● DATA TO EXAMINE:
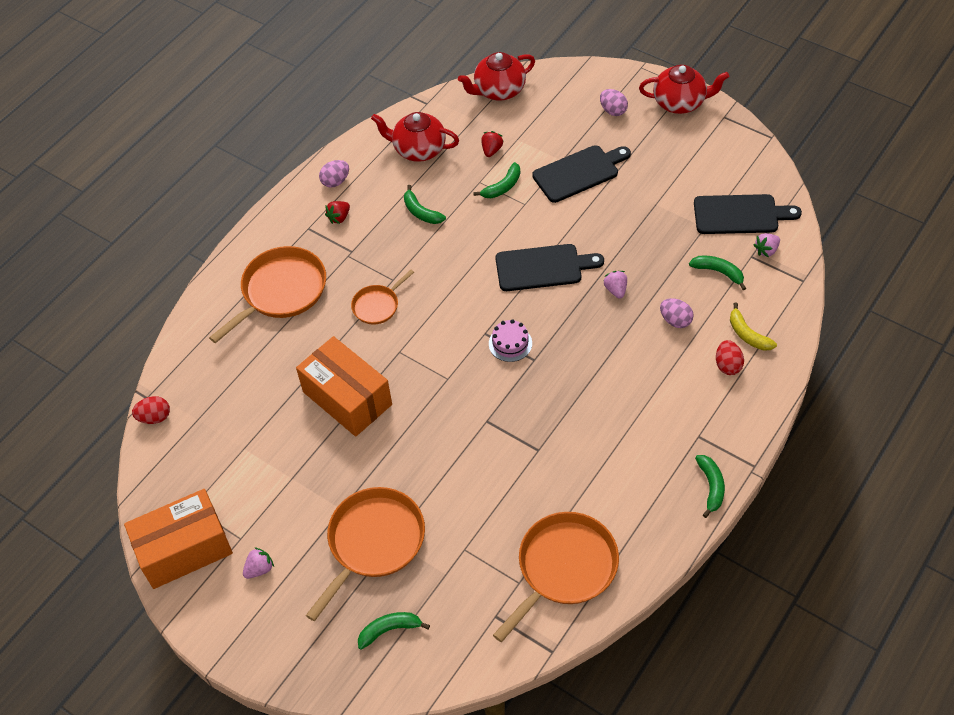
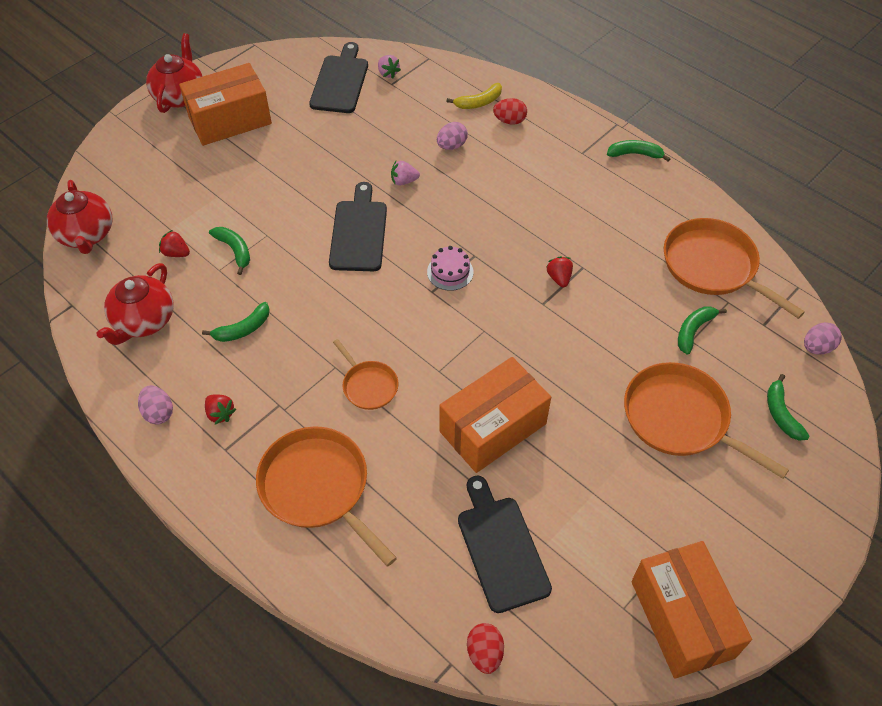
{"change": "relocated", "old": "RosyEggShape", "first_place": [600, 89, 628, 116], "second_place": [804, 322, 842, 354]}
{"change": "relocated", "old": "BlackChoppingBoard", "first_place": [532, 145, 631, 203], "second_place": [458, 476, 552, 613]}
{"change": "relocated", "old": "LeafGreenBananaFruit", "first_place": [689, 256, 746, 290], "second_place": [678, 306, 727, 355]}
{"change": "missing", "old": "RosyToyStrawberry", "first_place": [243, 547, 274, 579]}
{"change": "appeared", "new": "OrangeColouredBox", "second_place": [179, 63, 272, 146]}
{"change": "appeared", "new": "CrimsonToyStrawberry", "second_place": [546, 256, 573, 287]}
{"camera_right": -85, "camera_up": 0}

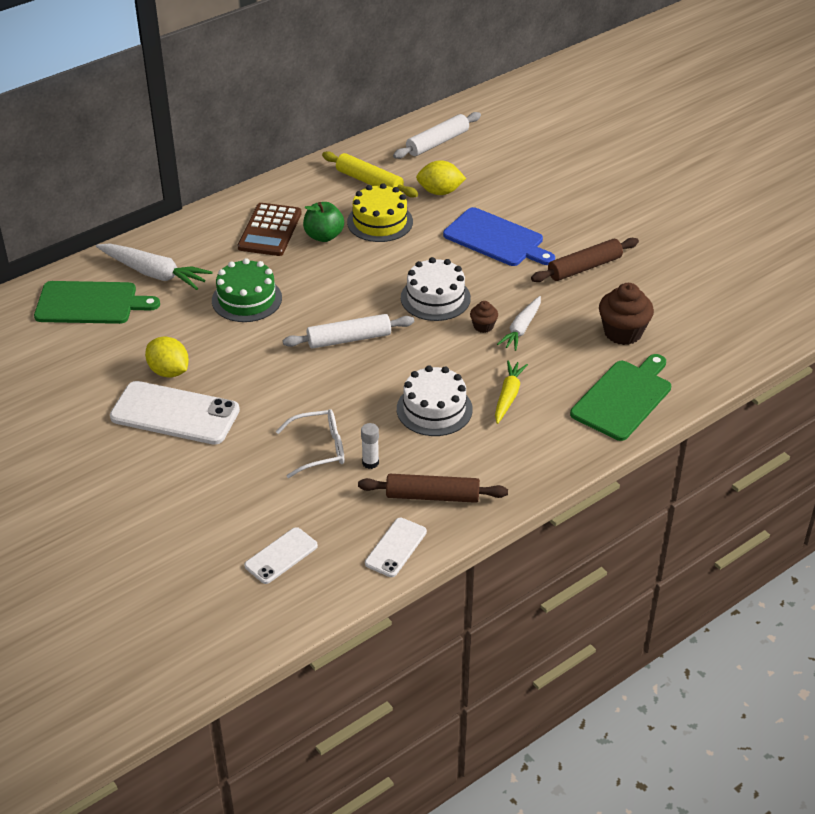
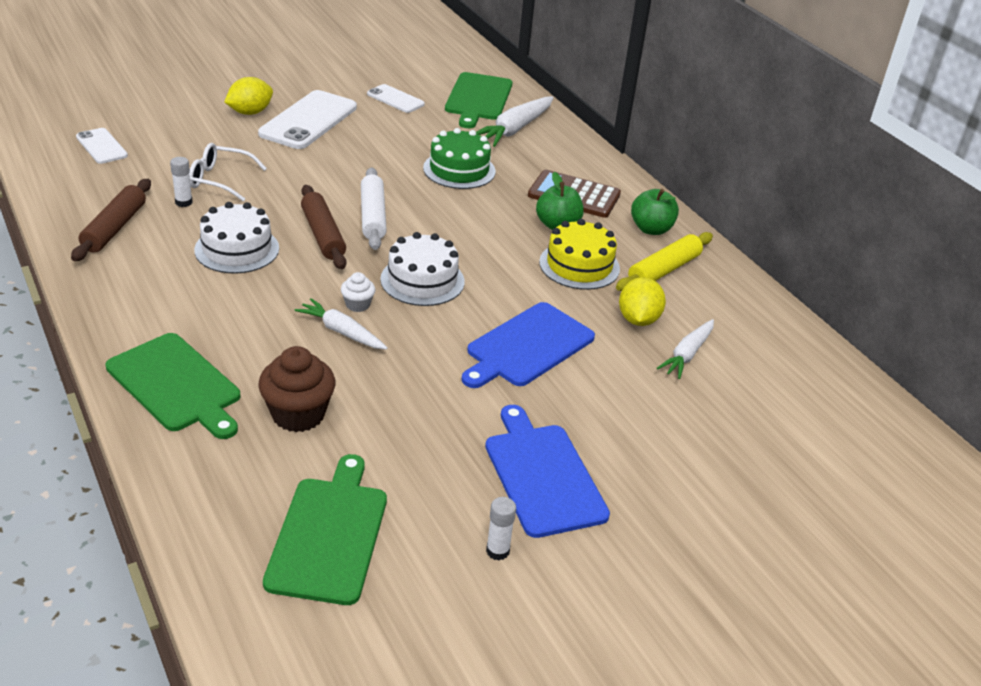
{"change": "missing", "old": "WhiteDoughRoller", "first_place": [393, 112, 481, 159]}
{"change": "relocated", "old": "BrownDoughRoller", "first_place": [531, 238, 639, 282], "second_place": [301, 185, 346, 269]}
{"change": "colour", "old": "BrownFairyCake", "new": "WhiteFairyCake", "first_place": [470, 301, 498, 333], "second_place": [341, 272, 375, 312]}
{"change": "relocated", "old": "BrightYellowLemon", "first_place": [145, 337, 189, 378], "second_place": [224, 77, 273, 115]}
{"change": "missing", "old": "BrightYellowToyCarrot", "first_place": [495, 360, 528, 424]}
{"change": "spun", "old": "WhiteEyeglasses", "first_place": [276, 409, 344, 478], "second_place": [189, 143, 267, 201], "degrees": 105}
{"change": "relocated", "old": "WhiteMobilePhone", "first_place": [365, 518, 427, 577], "second_place": [367, 84, 425, 113]}
{"change": "appeared", "new": "LeafGreenToyApple", "second_place": [631, 189, 679, 235]}
{"change": "appeared", "new": "WhiteToyCarrot", "second_place": [657, 319, 714, 379]}
{"change": "appeared", "new": "RoyalBlueChoppingBoard", "second_place": [485, 405, 610, 538]}
{"change": "appeared", "new": "LeafGreenChoppingBoard", "second_place": [263, 454, 387, 605]}
{"change": "appeared", "new": "WhiteGlue", "second_place": [486, 497, 516, 560]}
{"camera_right": 95, "camera_up": -5}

● REQUIRED ACTION: Give every entry again word for word; no images belong in the copy.

● RESPONSE BELOW:
{"change": "relocated", "old": "RosyEggShape", "first_place": [600, 89, 628, 116], "second_place": [804, 322, 842, 354]}
{"change": "relocated", "old": "BlackChoppingBoard", "first_place": [532, 145, 631, 203], "second_place": [458, 476, 552, 613]}
{"change": "relocated", "old": "LeafGreenBananaFruit", "first_place": [689, 256, 746, 290], "second_place": [678, 306, 727, 355]}
{"change": "missing", "old": "RosyToyStrawberry", "first_place": [243, 547, 274, 579]}
{"change": "appeared", "new": "OrangeColouredBox", "second_place": [179, 63, 272, 146]}
{"change": "appeared", "new": "CrimsonToyStrawberry", "second_place": [546, 256, 573, 287]}
{"camera_right": -85, "camera_up": 0}

{"change": "missing", "old": "WhiteDoughRoller", "first_place": [393, 112, 481, 159]}
{"change": "relocated", "old": "BrownDoughRoller", "first_place": [531, 238, 639, 282], "second_place": [301, 185, 346, 269]}
{"change": "colour", "old": "BrownFairyCake", "new": "WhiteFairyCake", "first_place": [470, 301, 498, 333], "second_place": [341, 272, 375, 312]}
{"change": "relocated", "old": "BrightYellowLemon", "first_place": [145, 337, 189, 378], "second_place": [224, 77, 273, 115]}
{"change": "missing", "old": "BrightYellowToyCarrot", "first_place": [495, 360, 528, 424]}
{"change": "spun", "old": "WhiteEyeglasses", "first_place": [276, 409, 344, 478], "second_place": [189, 143, 267, 201], "degrees": 105}
{"change": "relocated", "old": "WhiteMobilePhone", "first_place": [365, 518, 427, 577], "second_place": [367, 84, 425, 113]}
{"change": "appeared", "new": "LeafGreenToyApple", "second_place": [631, 189, 679, 235]}
{"change": "appeared", "new": "WhiteToyCarrot", "second_place": [657, 319, 714, 379]}
{"change": "appeared", "new": "RoyalBlueChoppingBoard", "second_place": [485, 405, 610, 538]}
{"change": "appeared", "new": "LeafGreenChoppingBoard", "second_place": [263, 454, 387, 605]}
{"change": "appeared", "new": "WhiteGlue", "second_place": [486, 497, 516, 560]}
{"camera_right": 95, "camera_up": -5}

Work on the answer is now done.